RECORDS SHOWN:
· · · · · · ·
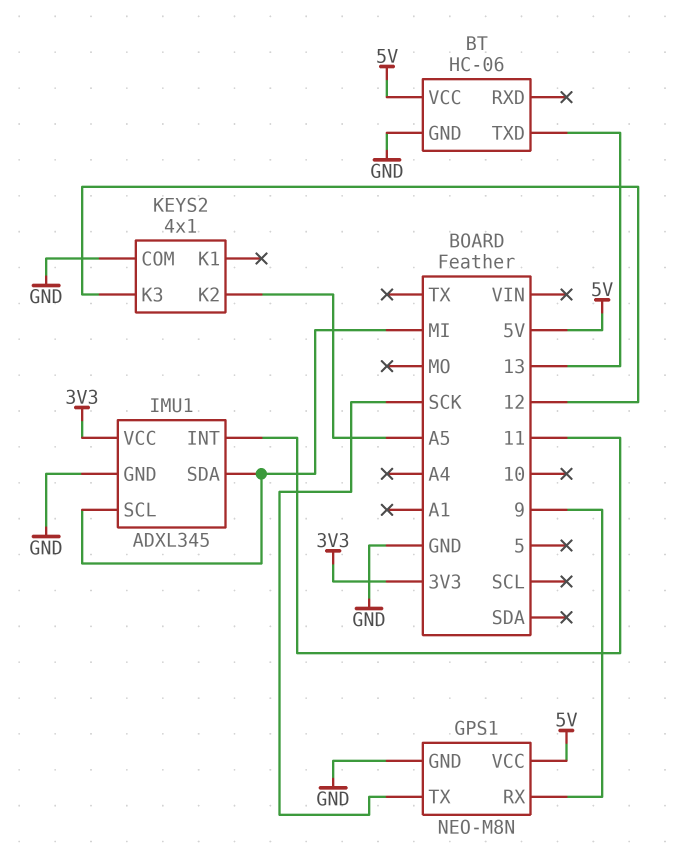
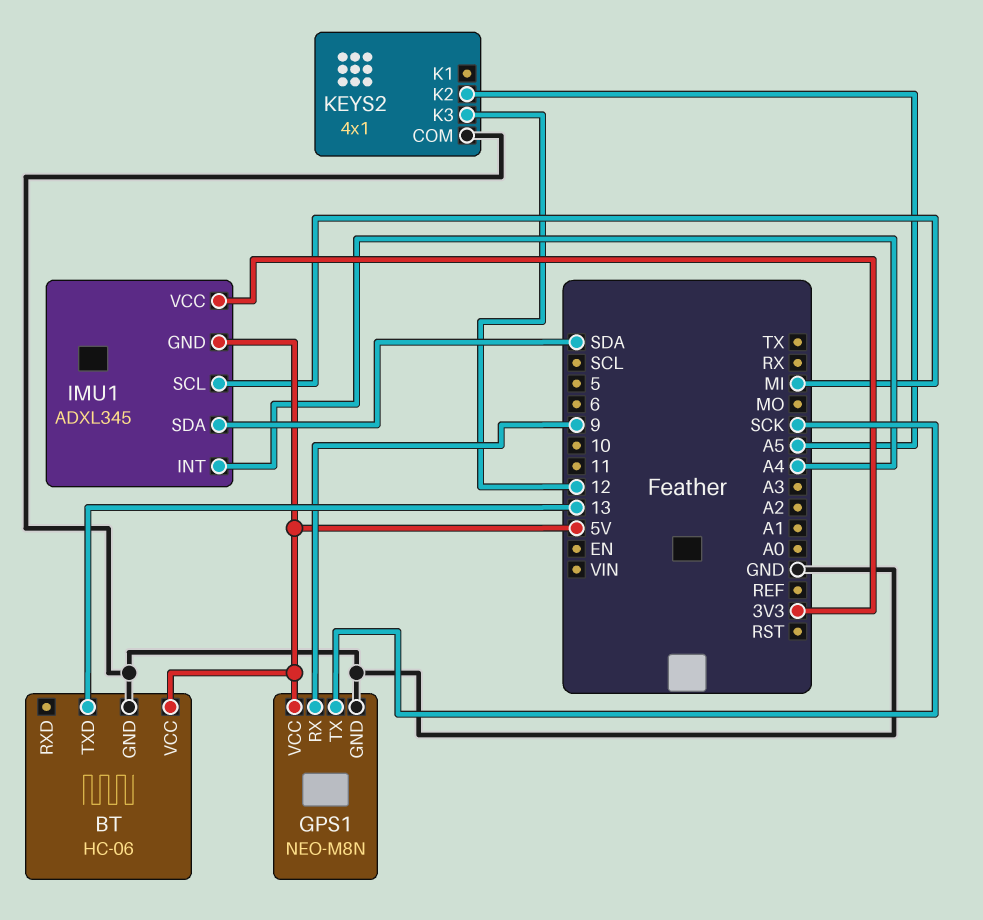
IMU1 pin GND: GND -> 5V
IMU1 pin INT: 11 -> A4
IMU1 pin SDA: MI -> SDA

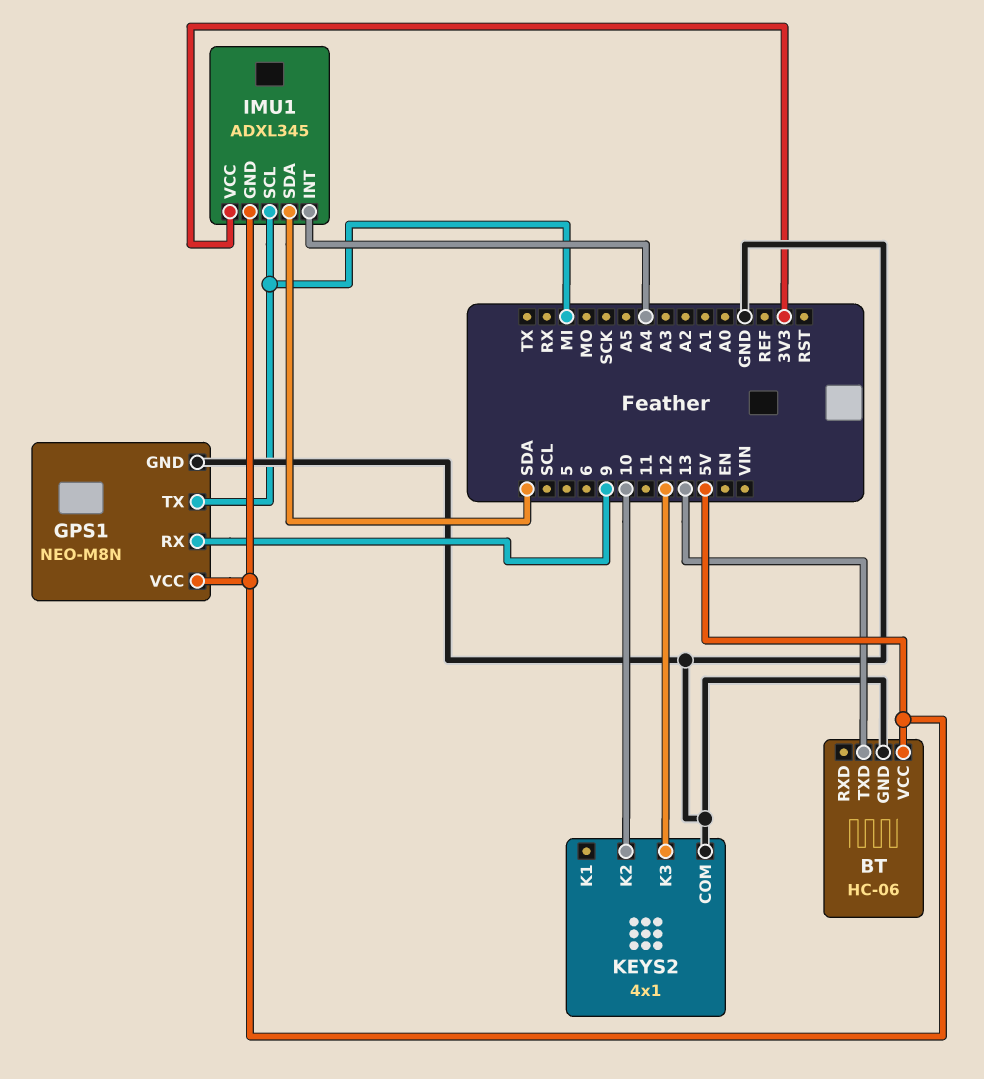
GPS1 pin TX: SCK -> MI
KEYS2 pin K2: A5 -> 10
· · · · · · ·
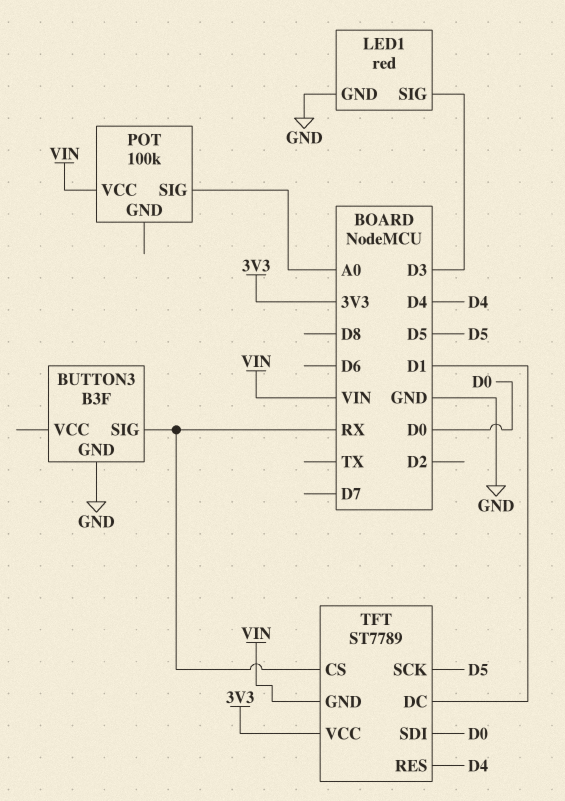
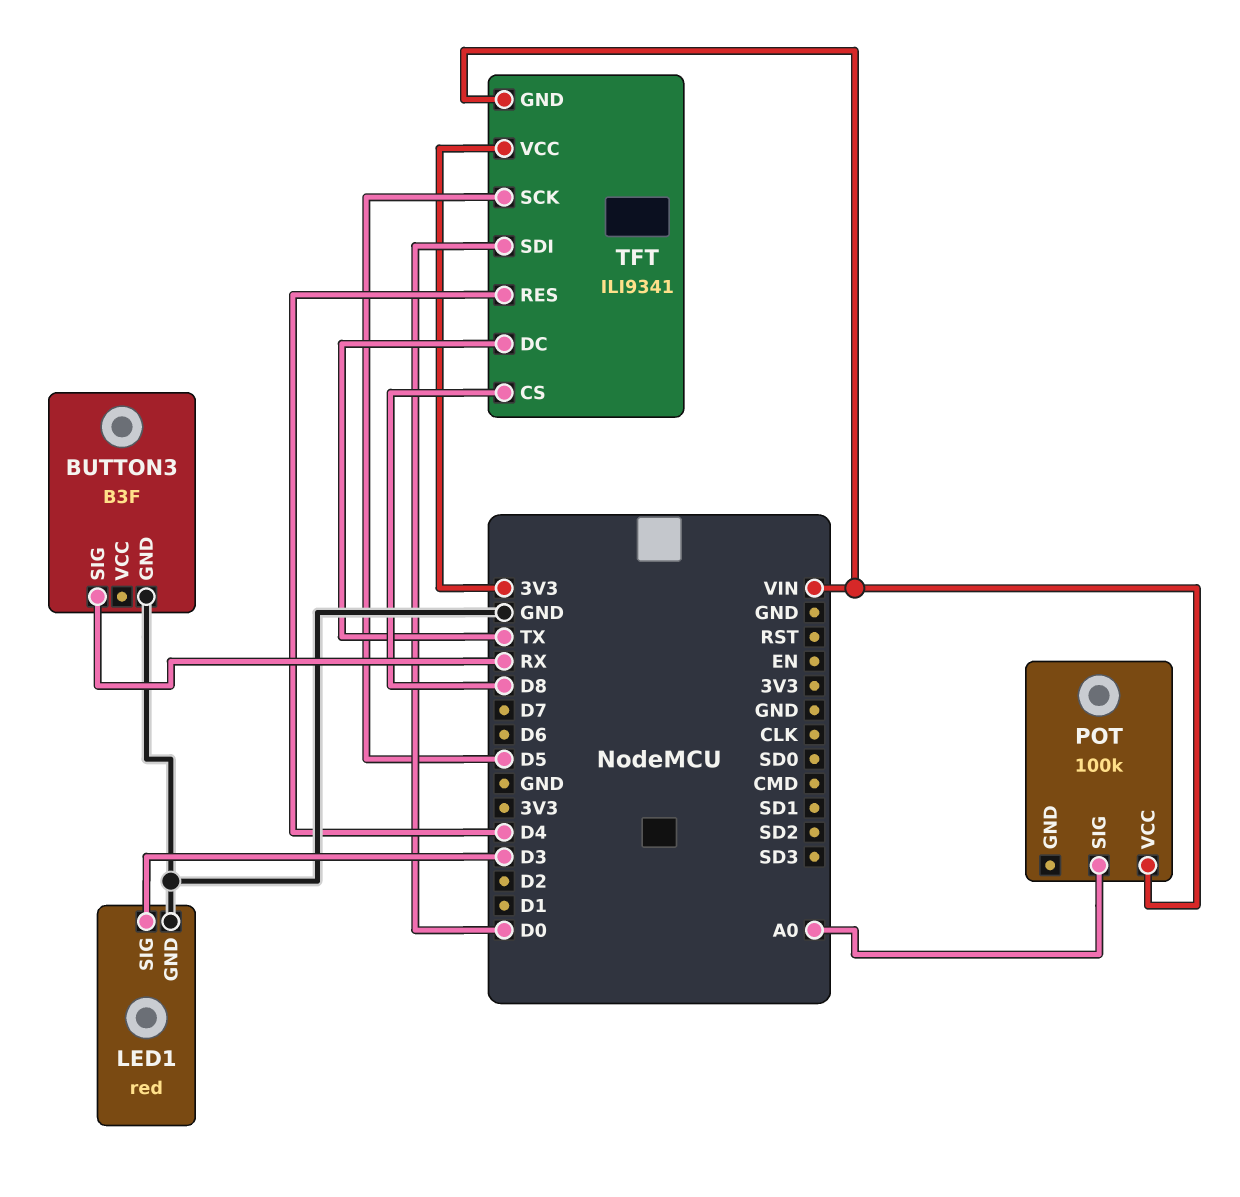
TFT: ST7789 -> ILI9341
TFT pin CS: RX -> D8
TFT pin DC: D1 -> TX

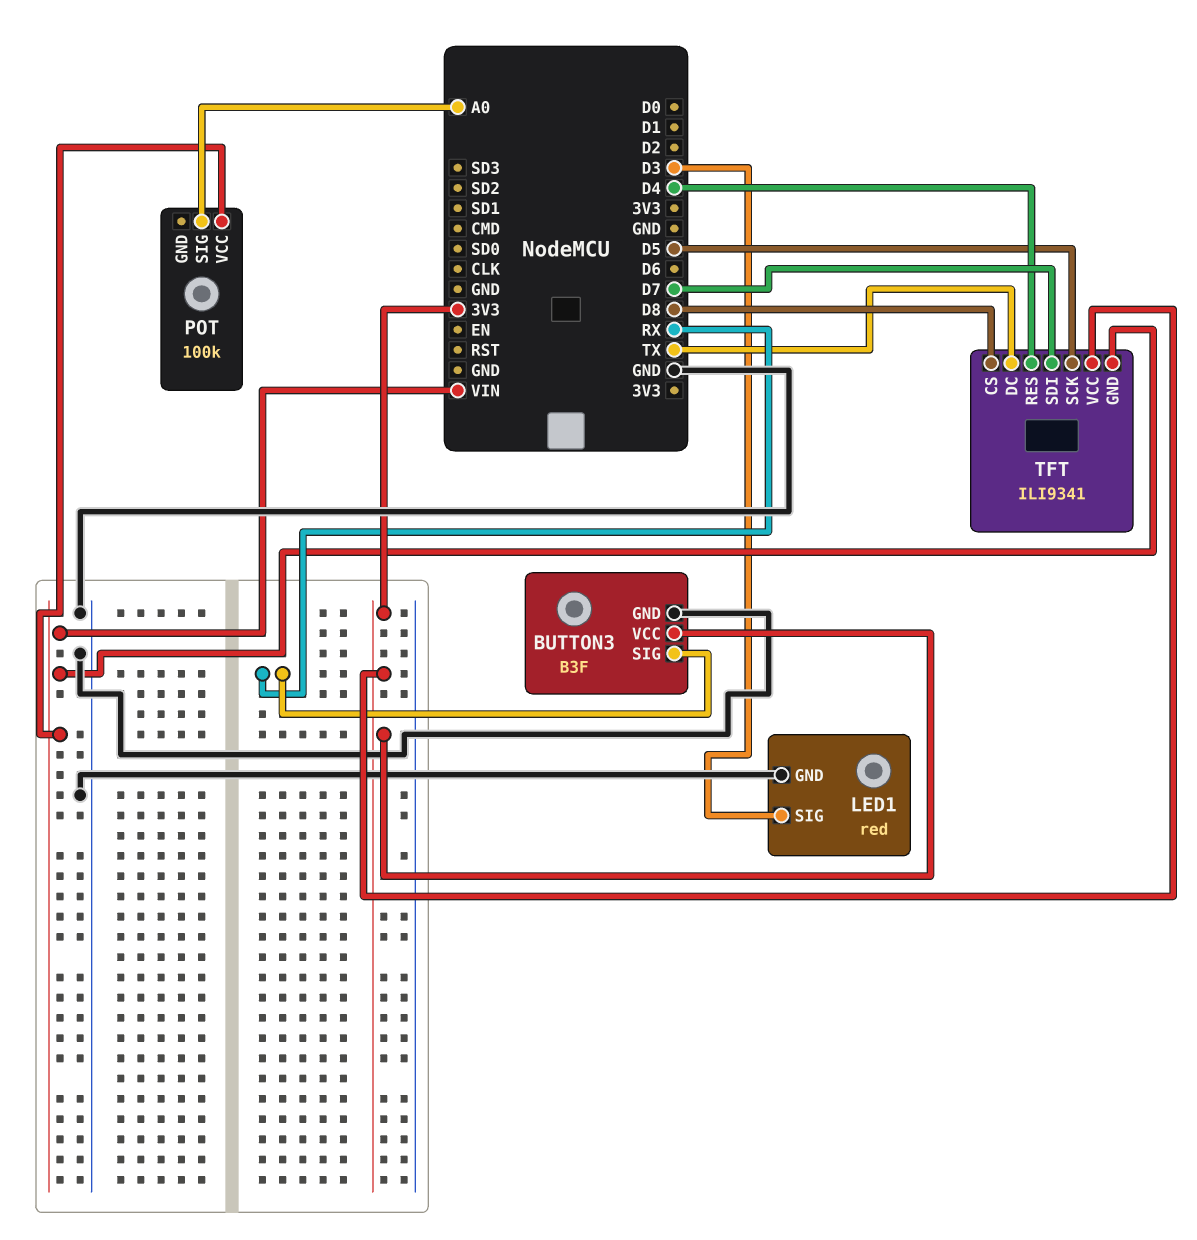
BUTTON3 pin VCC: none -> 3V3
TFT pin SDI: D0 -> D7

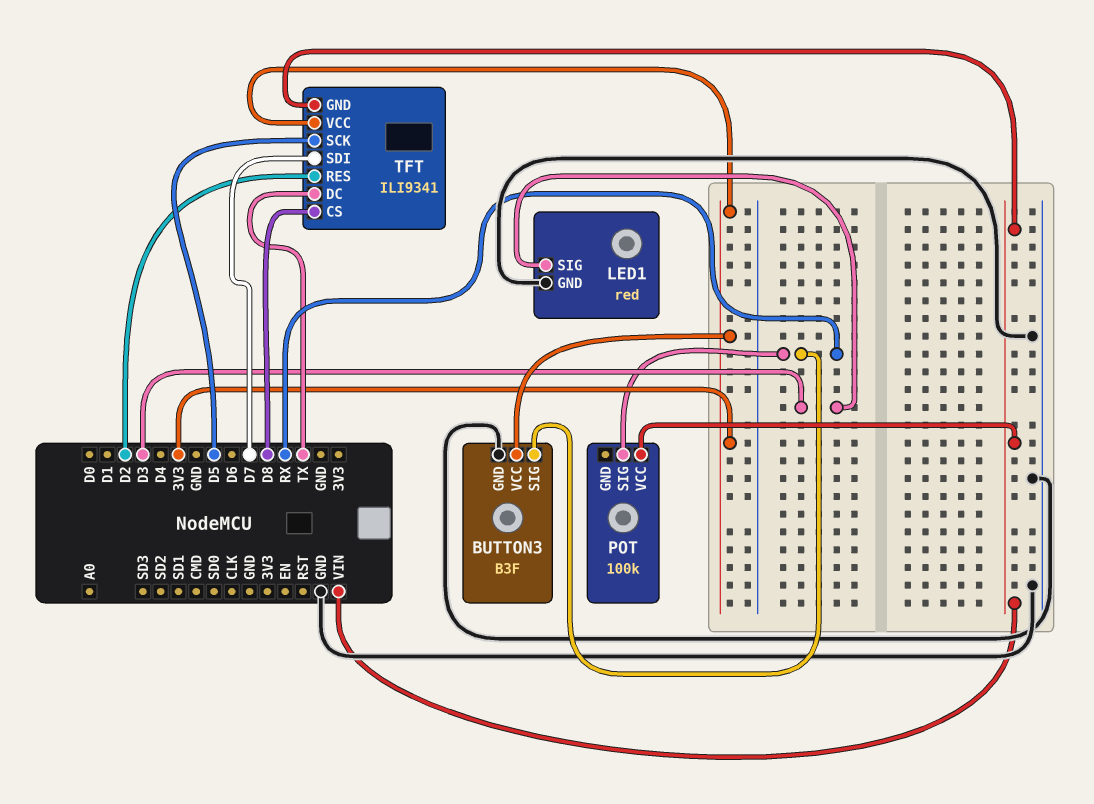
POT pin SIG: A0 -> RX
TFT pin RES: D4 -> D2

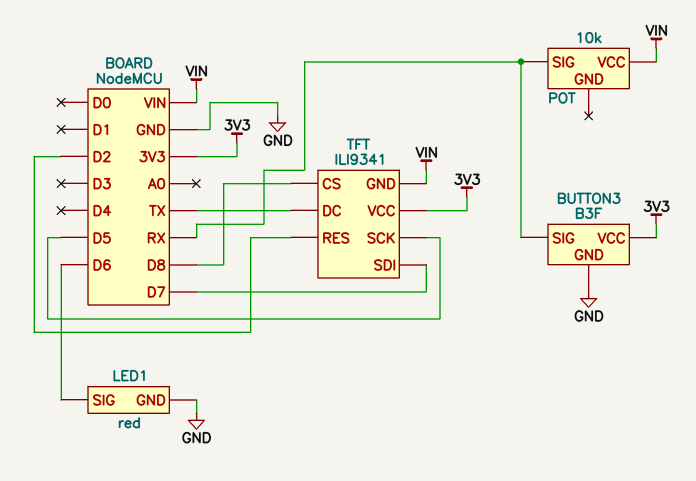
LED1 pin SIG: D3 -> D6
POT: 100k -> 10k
· · · · · · ·
EXERCISE: Reproduce the data above exactly, but only from the line containing "IMU1 pin GND: GND -> 5V" through the line containing "KEYS2 pin K2: A5 -> 10". Omit all pictures.

FINISHED EXERCISE:
IMU1 pin GND: GND -> 5V
IMU1 pin INT: 11 -> A4
IMU1 pin SDA: MI -> SDA

GPS1 pin TX: SCK -> MI
KEYS2 pin K2: A5 -> 10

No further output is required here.